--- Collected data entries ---
[Start of Attachment]

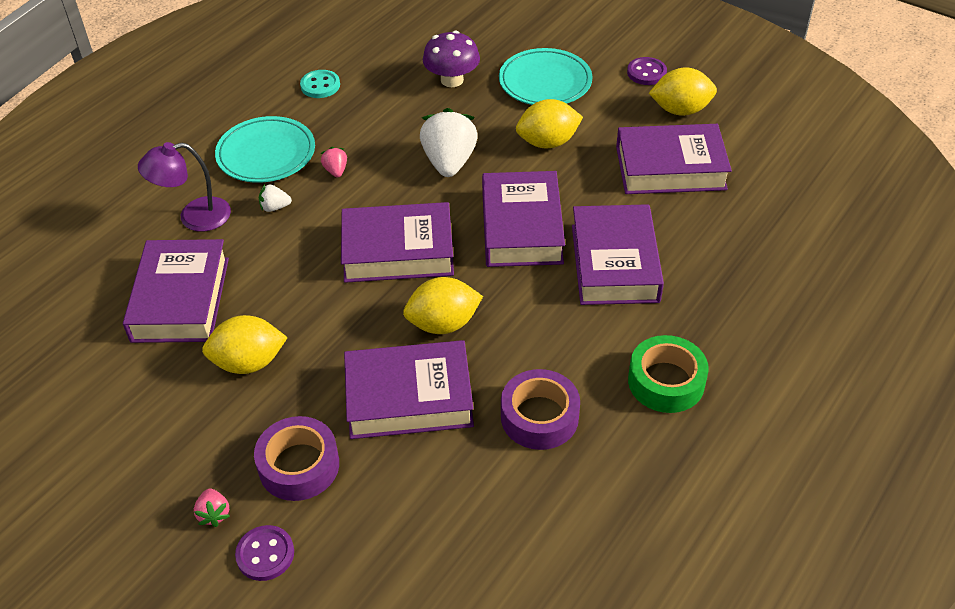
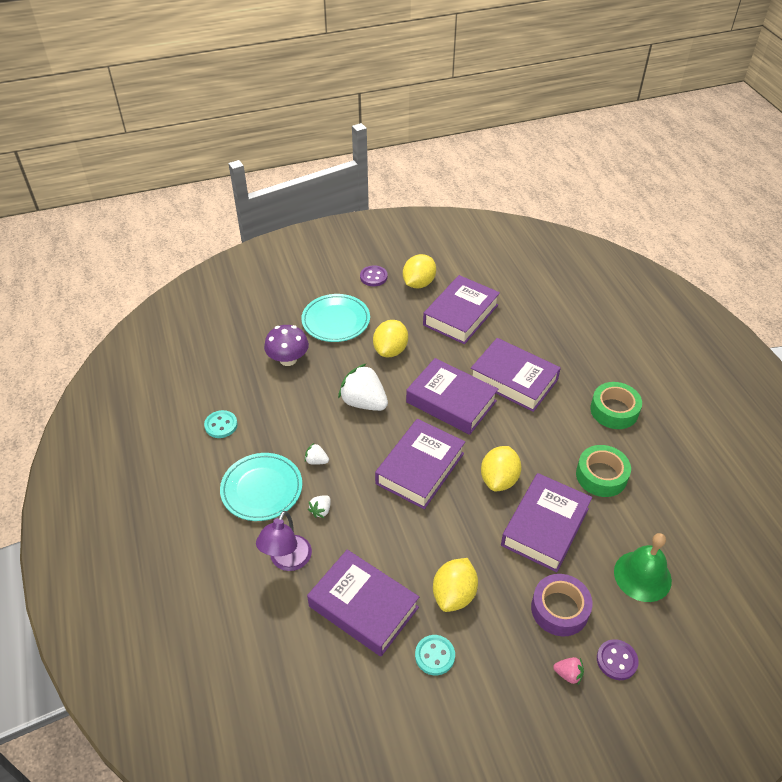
camera: 55 degrees left, 0 degrees up
(160, 384) = (434, 656): none -> turquoise button
(336, 171) = (316, 461): pink strawberry -> white strawberry
(413, 528) = (642, 576): none -> green bell
(539, 417) = (601, 476): purple tape -> green tape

[End of Attachment]

--- What the exercise asks ---
Copy out exactly the lines between the line with "(336, 171) = (316, 461): pink" and the last line of the entries, counting both of those lines.

--- Completed exercise ---
(336, 171) = (316, 461): pink strawberry -> white strawberry
(413, 528) = (642, 576): none -> green bell
(539, 417) = (601, 476): purple tape -> green tape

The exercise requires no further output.